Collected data
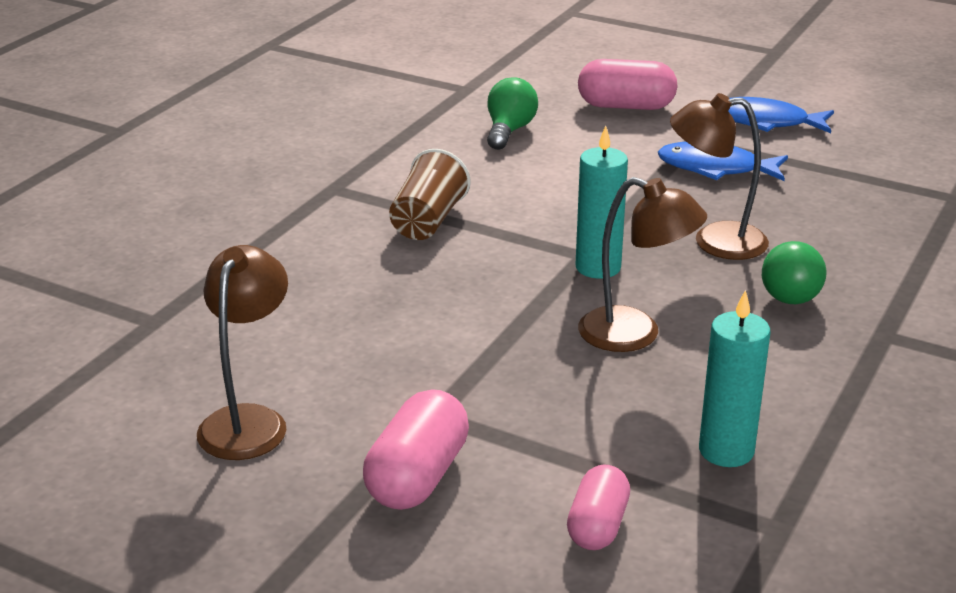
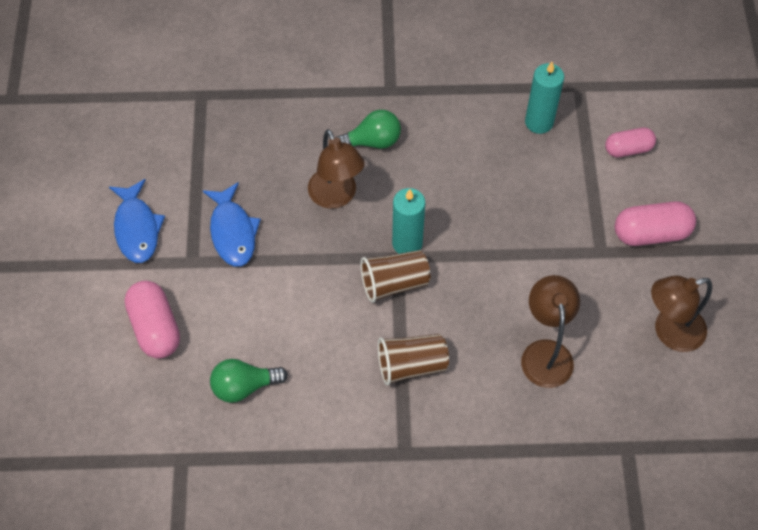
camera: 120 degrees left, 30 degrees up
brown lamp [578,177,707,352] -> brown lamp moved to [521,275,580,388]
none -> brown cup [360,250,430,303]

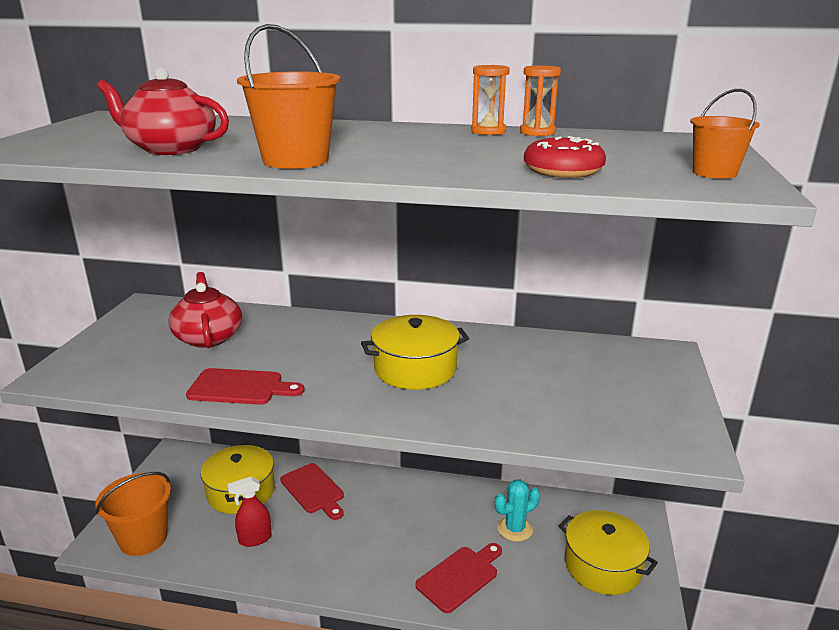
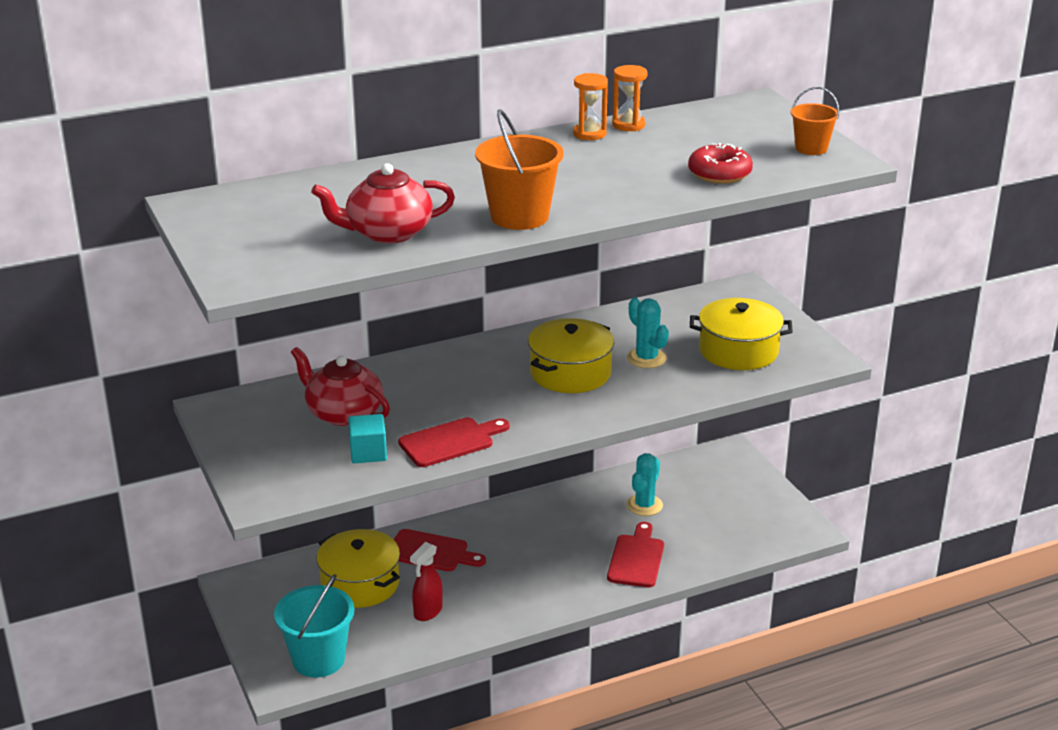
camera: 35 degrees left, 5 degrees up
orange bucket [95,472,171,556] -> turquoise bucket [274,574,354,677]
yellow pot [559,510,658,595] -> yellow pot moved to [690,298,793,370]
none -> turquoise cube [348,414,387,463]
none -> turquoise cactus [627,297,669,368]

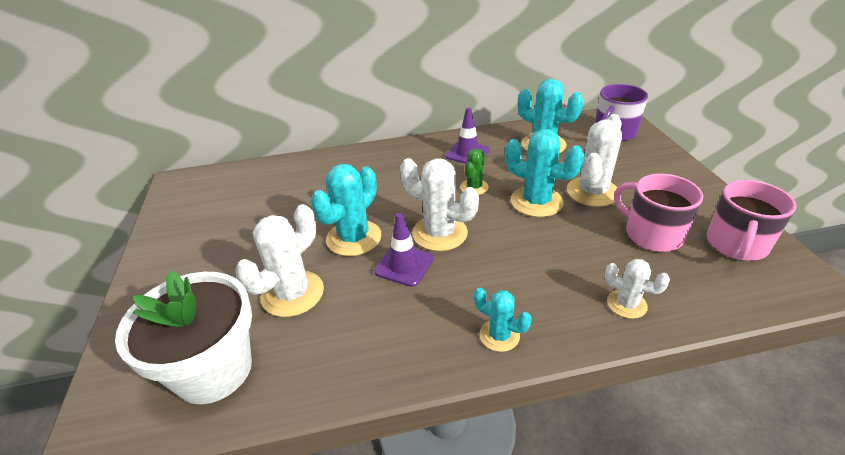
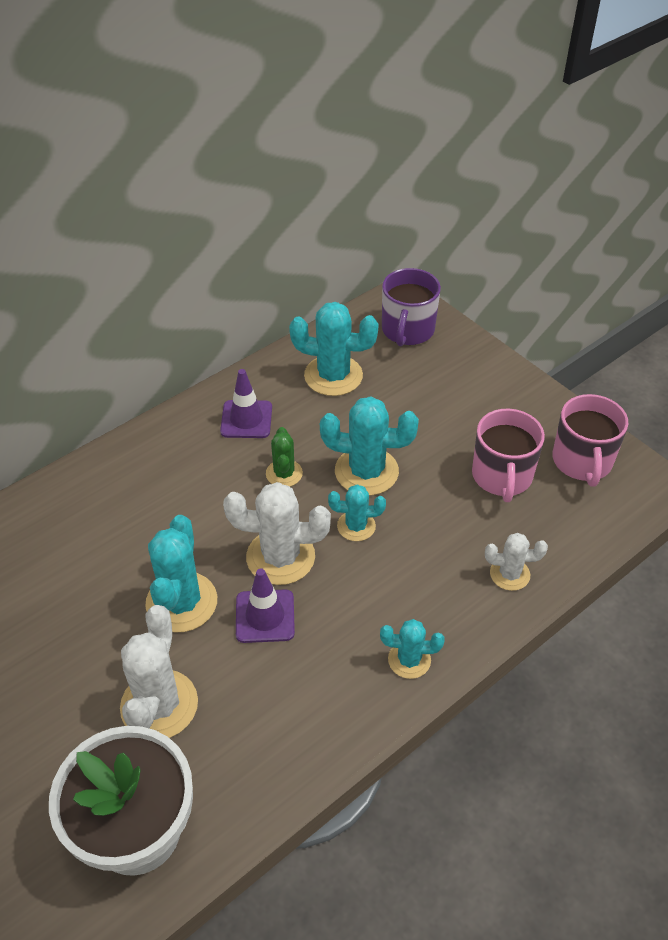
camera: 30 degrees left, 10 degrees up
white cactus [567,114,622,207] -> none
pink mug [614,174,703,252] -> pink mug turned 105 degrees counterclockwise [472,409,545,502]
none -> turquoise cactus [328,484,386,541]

==

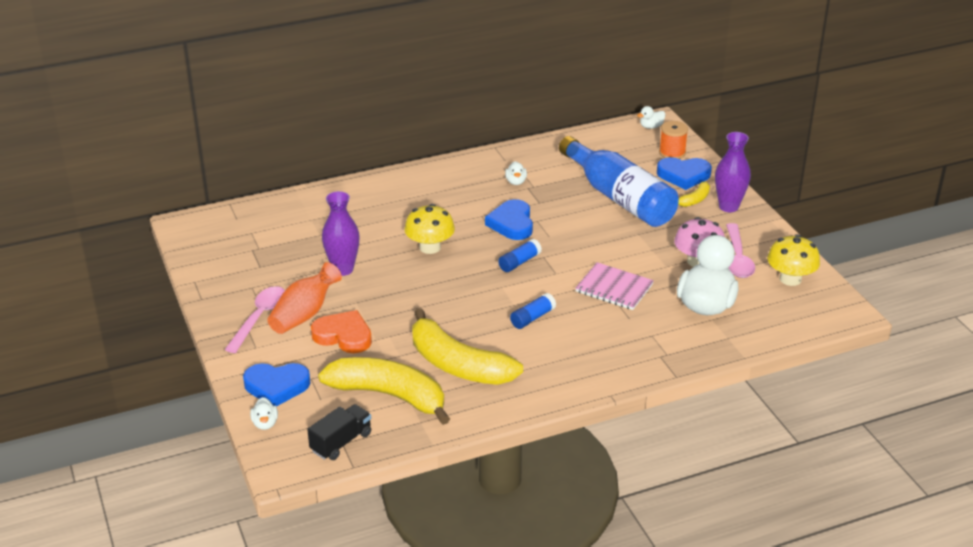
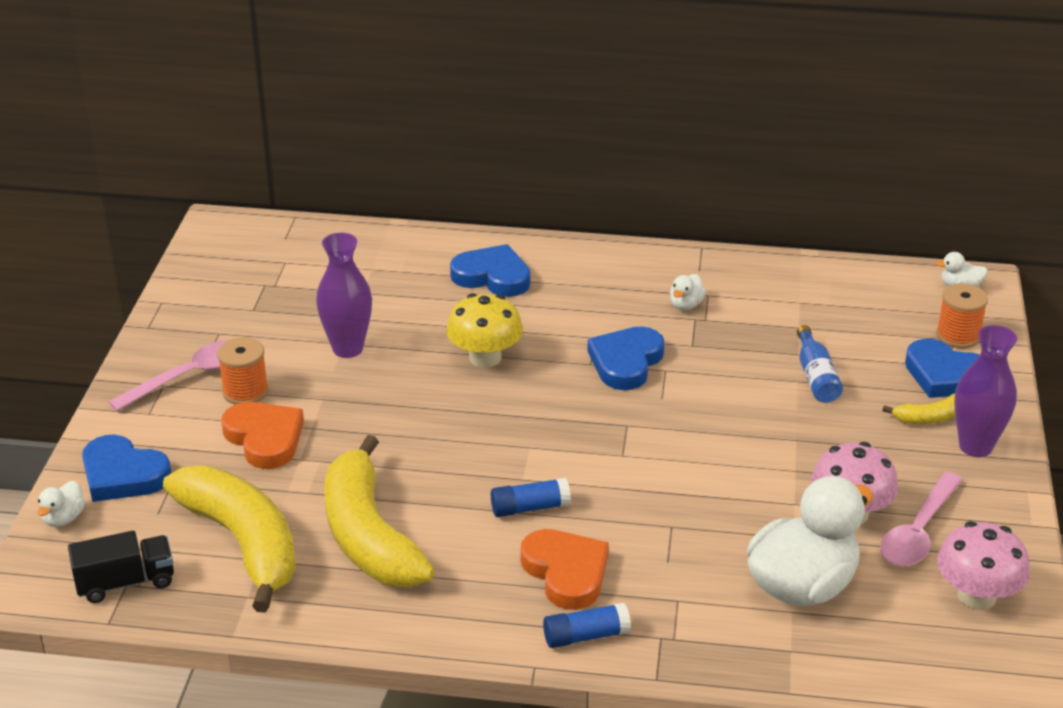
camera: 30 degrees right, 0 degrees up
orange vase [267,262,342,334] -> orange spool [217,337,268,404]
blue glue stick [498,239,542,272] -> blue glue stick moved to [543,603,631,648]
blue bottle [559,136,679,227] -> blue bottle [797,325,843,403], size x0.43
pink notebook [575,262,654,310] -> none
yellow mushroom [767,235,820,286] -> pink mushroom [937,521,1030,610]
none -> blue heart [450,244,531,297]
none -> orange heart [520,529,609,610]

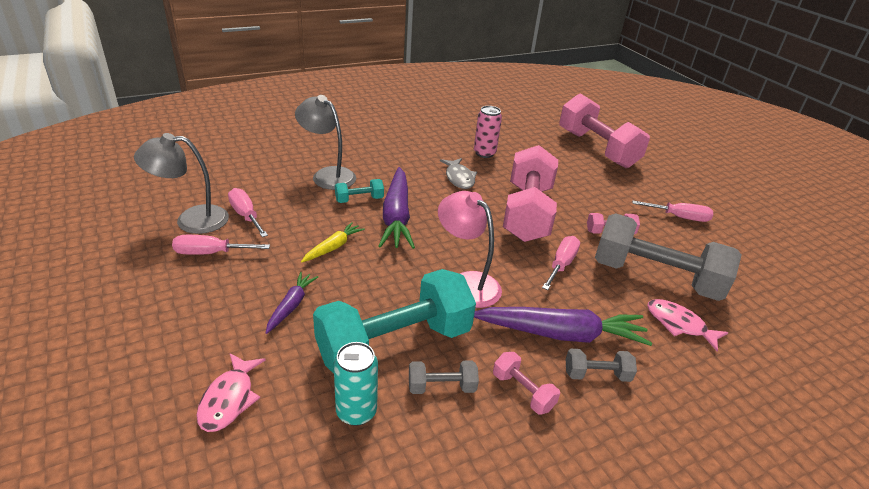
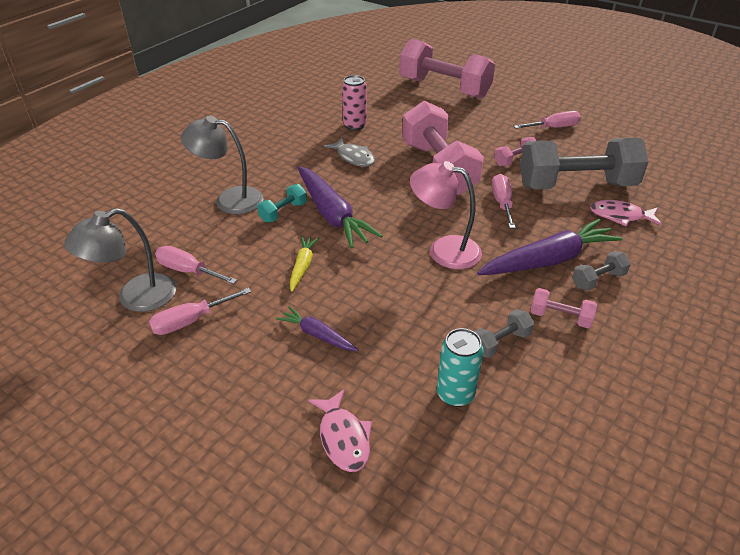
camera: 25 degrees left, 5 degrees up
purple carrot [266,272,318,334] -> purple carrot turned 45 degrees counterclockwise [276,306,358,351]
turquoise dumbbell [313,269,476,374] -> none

# [TASK BRIEF]
Of the lines above, extract only those from the line with "pink mug [614,174,703,252]" to the line with "none -> turquoise cactus [328,484,386,541]", both included, exactly as written.

# [ANSWER BELOW]
pink mug [614,174,703,252] -> pink mug turned 105 degrees counterclockwise [472,409,545,502]
none -> turquoise cactus [328,484,386,541]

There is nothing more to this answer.